- EXERCISE AIM: Starting at the line that holds "camera: 85 degrees right, 5 degrees down" and stopping at the line that holds "(443, 100) = (689, 277): orange", restate the records below word for word, with both of those lines included.

- SUPPLIED DATA:
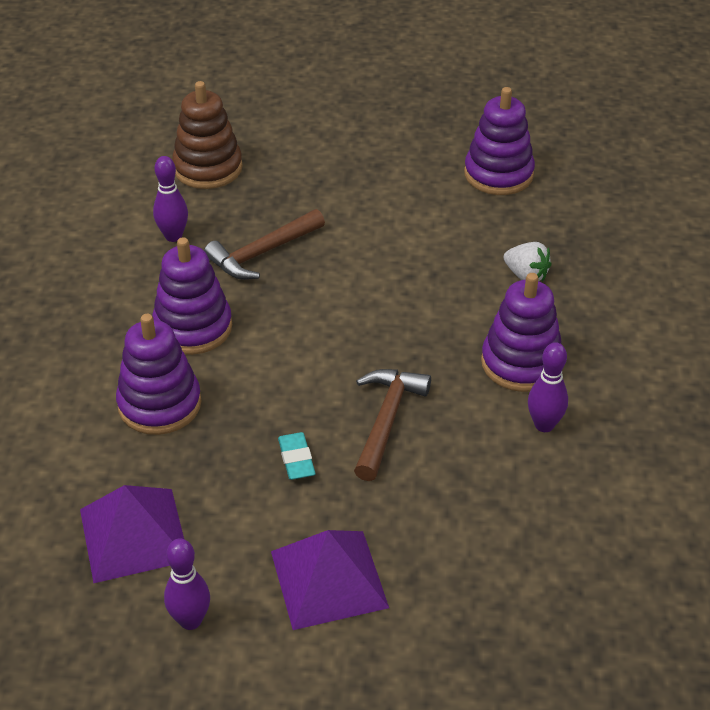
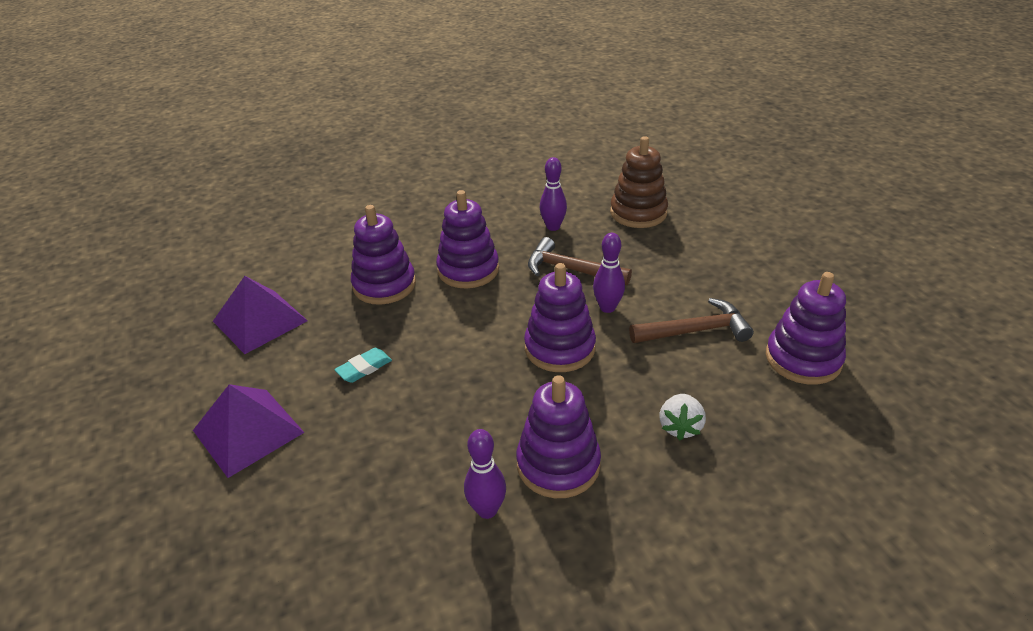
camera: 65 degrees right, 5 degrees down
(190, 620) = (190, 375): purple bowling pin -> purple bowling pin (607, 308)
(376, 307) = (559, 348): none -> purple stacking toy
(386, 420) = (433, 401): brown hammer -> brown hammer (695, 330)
---
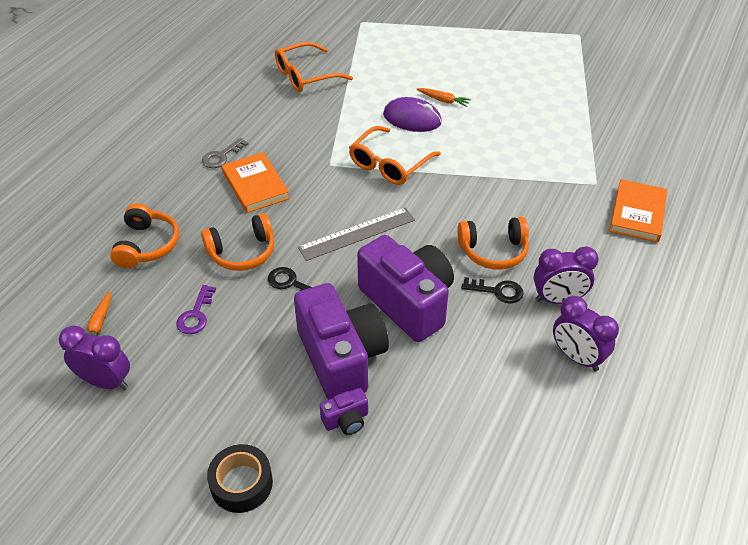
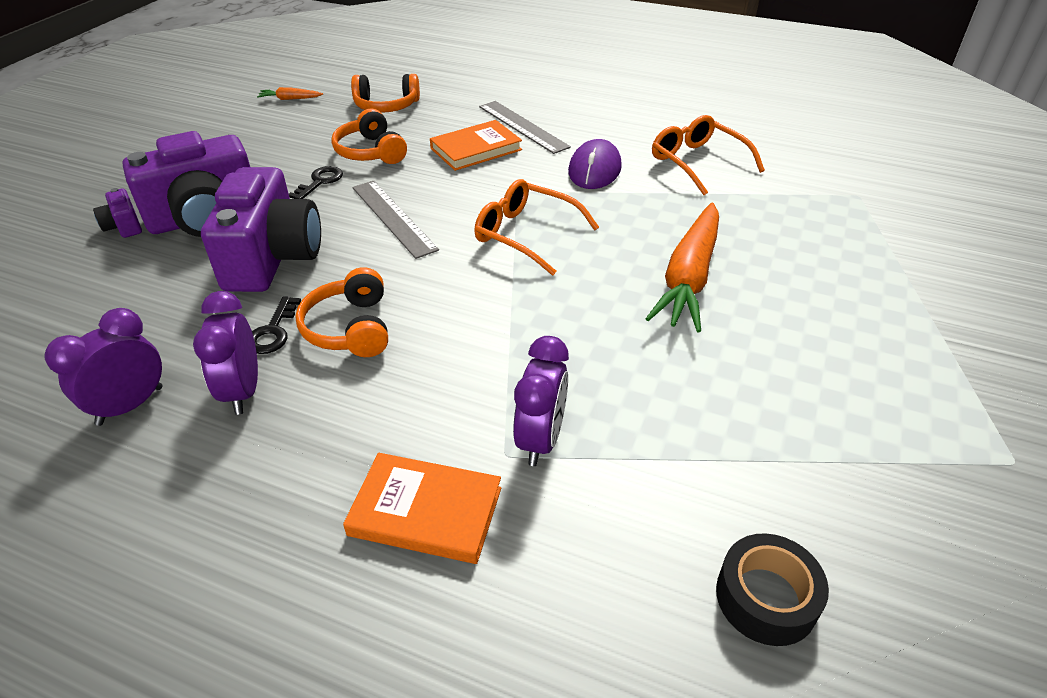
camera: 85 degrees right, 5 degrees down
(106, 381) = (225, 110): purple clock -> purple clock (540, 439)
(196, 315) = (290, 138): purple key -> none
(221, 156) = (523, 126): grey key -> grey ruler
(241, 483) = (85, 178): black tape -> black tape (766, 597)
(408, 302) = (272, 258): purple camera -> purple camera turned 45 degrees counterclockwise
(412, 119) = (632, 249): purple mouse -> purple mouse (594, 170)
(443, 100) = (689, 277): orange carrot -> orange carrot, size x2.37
--
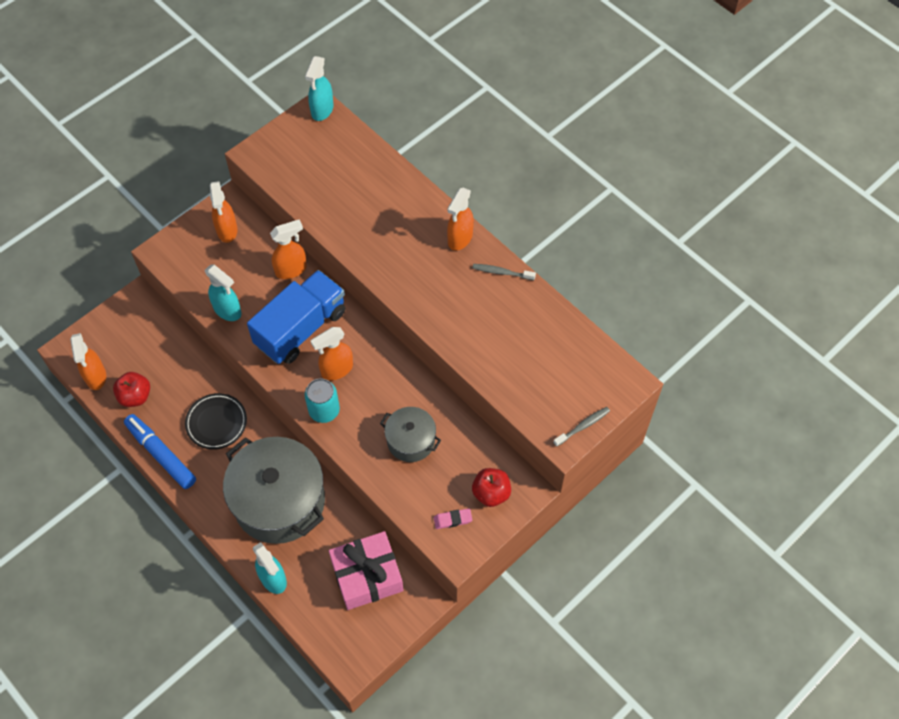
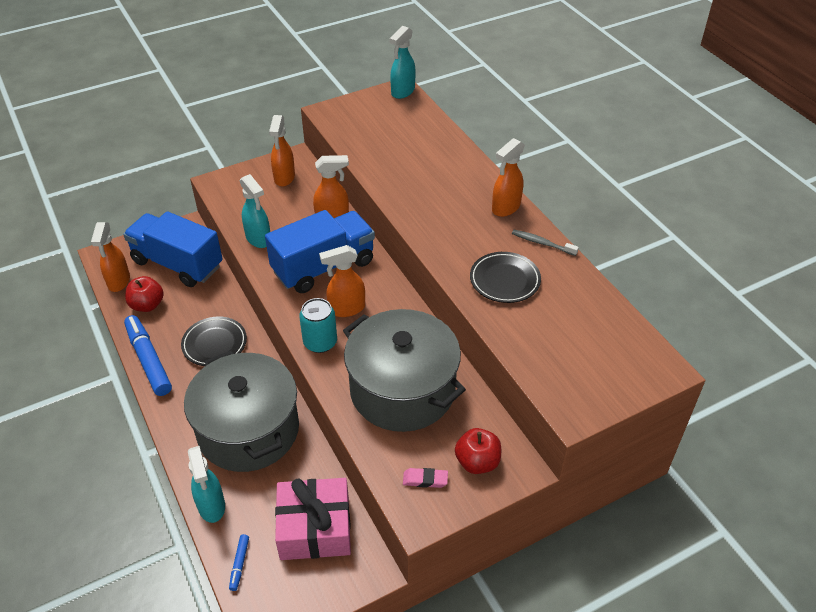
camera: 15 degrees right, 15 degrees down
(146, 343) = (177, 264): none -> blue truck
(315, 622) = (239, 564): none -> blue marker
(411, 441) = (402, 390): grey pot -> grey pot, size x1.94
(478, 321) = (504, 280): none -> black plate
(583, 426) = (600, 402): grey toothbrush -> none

- RESPONSE BOX:
camera: 85 degrees right, 5 degrees down
(106, 381) = (225, 110): purple clock -> purple clock (540, 439)
(196, 315) = (290, 138): purple key -> none
(221, 156) = (523, 126): grey key -> grey ruler
(241, 483) = (85, 178): black tape -> black tape (766, 597)
(408, 302) = (272, 258): purple camera -> purple camera turned 45 degrees counterclockwise
(412, 119) = (632, 249): purple mouse -> purple mouse (594, 170)
(443, 100) = (689, 277): orange carrot -> orange carrot, size x2.37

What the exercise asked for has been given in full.